* [Problem] In this exercise, write out the data word for word and leave every image out.

***** Data provided

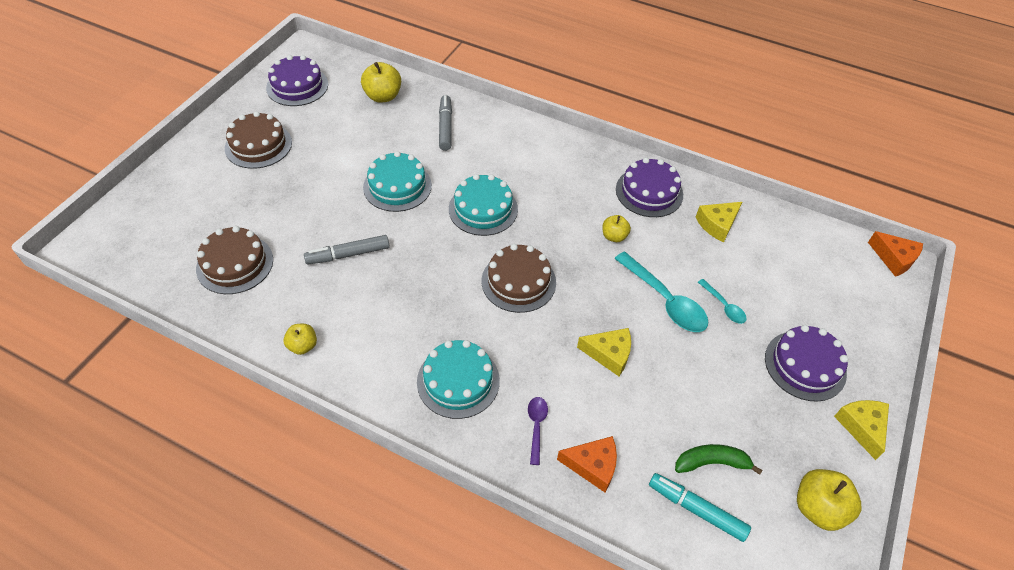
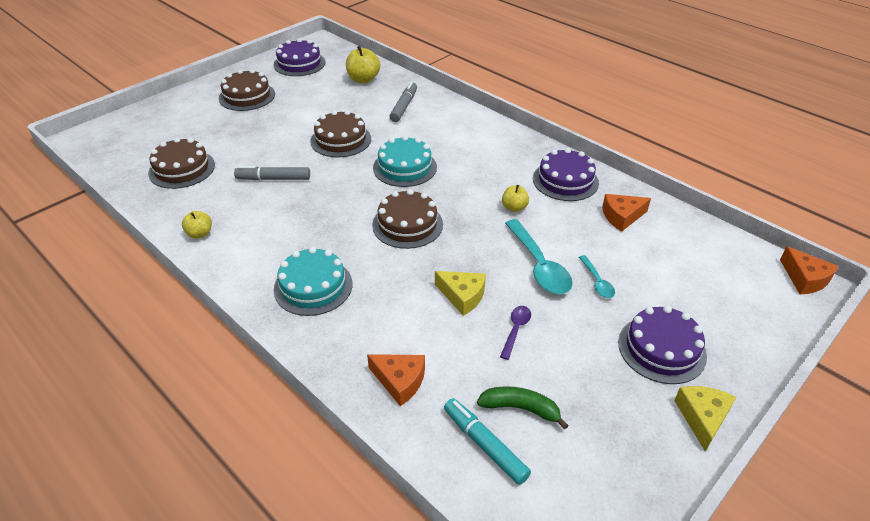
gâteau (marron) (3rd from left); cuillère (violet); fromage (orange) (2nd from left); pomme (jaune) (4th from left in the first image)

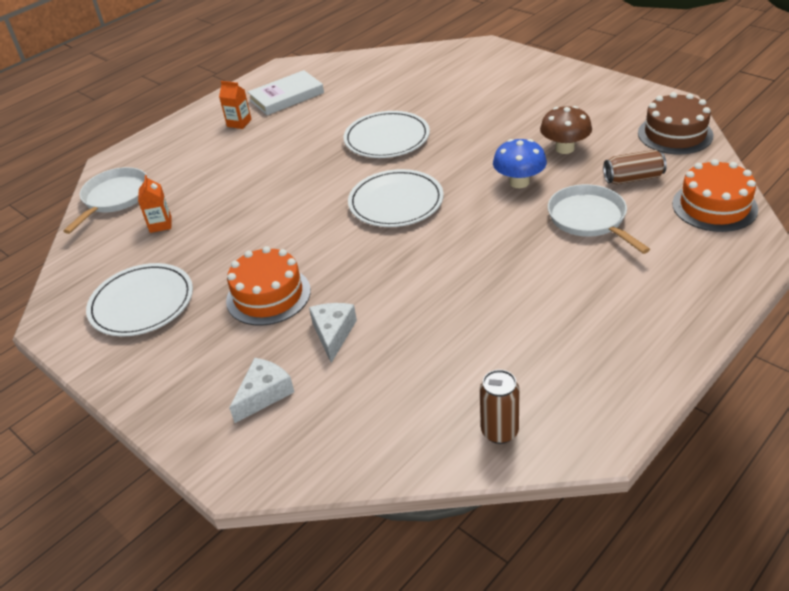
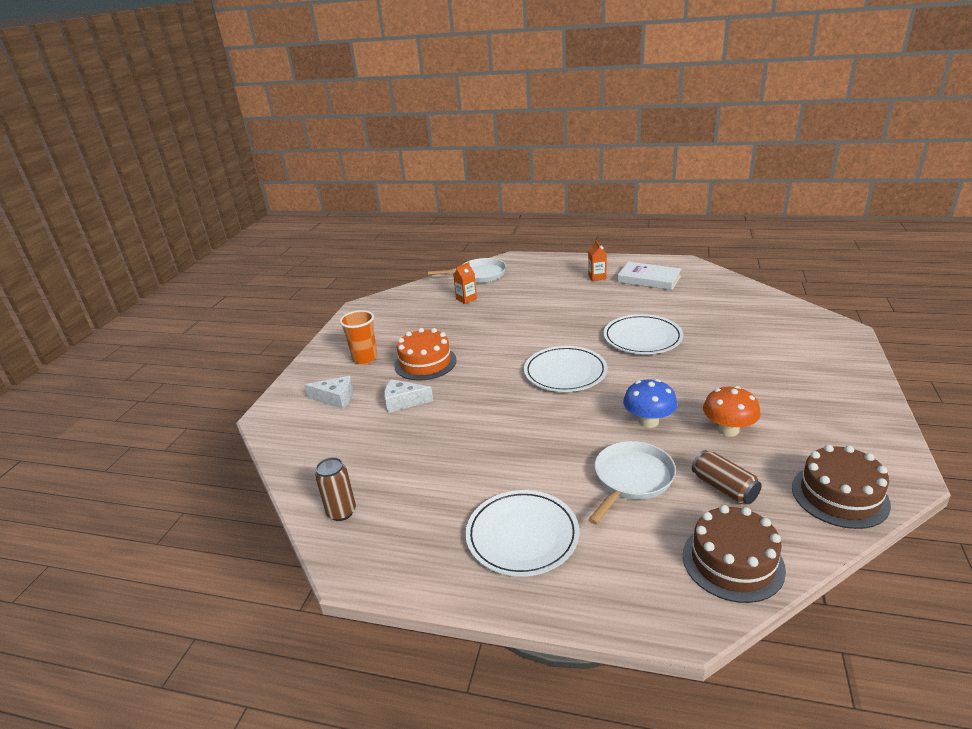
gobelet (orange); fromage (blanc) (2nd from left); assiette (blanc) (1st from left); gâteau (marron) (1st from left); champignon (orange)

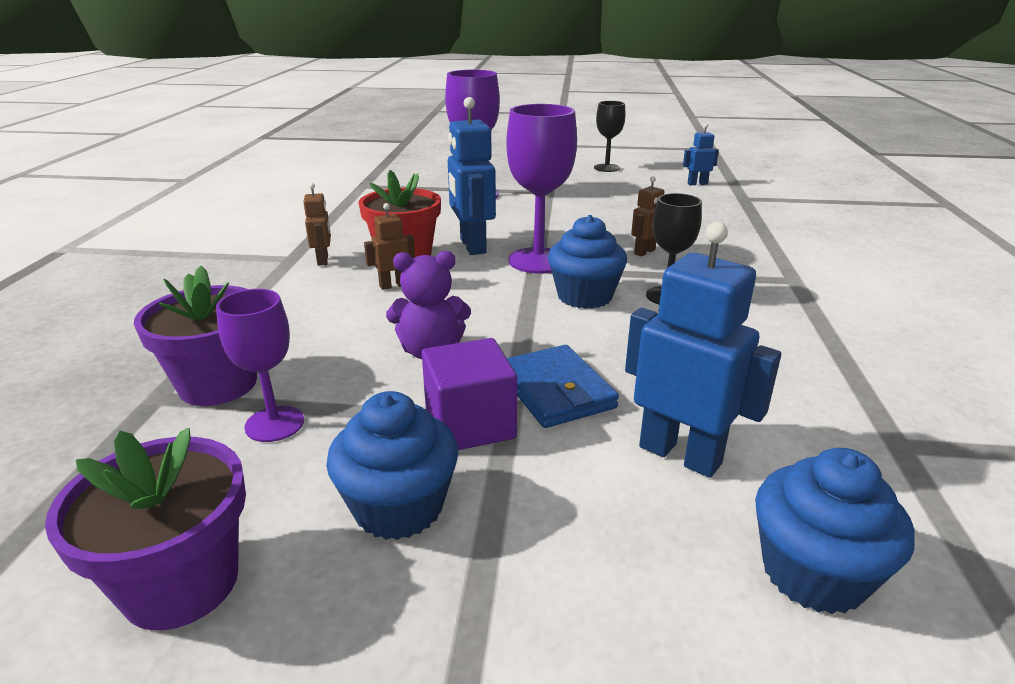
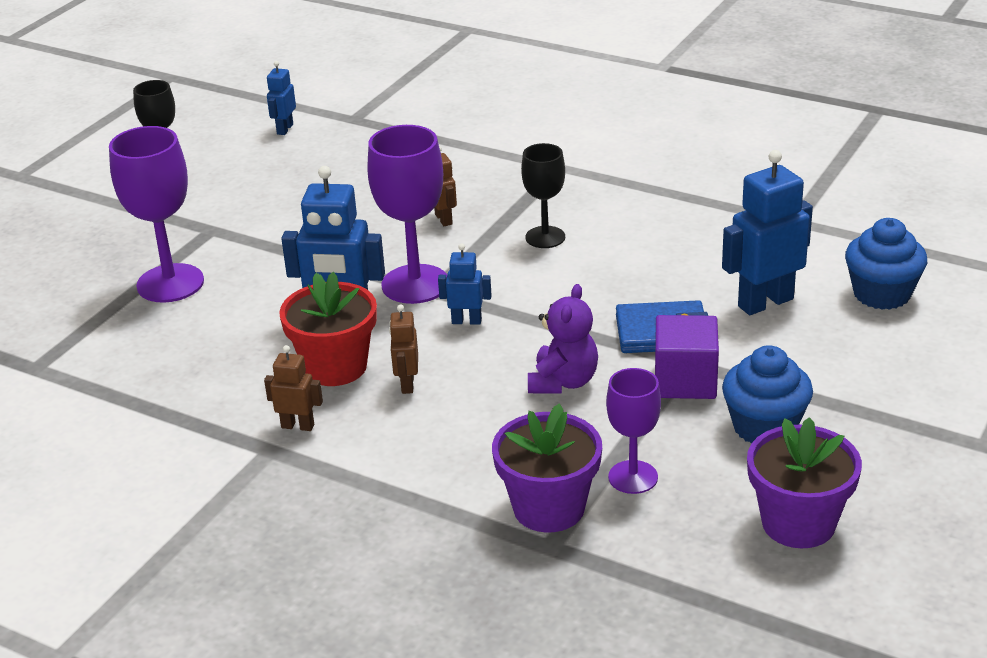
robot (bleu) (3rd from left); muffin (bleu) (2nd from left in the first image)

**********

* [Answer space]
gâteau (marron) (3rd from left); cuillère (violet); fromage (orange) (2nd from left); pomme (jaune) (4th from left in the first image)

gobelet (orange); fromage (blanc) (2nd from left); assiette (blanc) (1st from left); gâteau (marron) (1st from left); champignon (orange)

robot (bleu) (3rd from left); muffin (bleu) (2nd from left in the first image)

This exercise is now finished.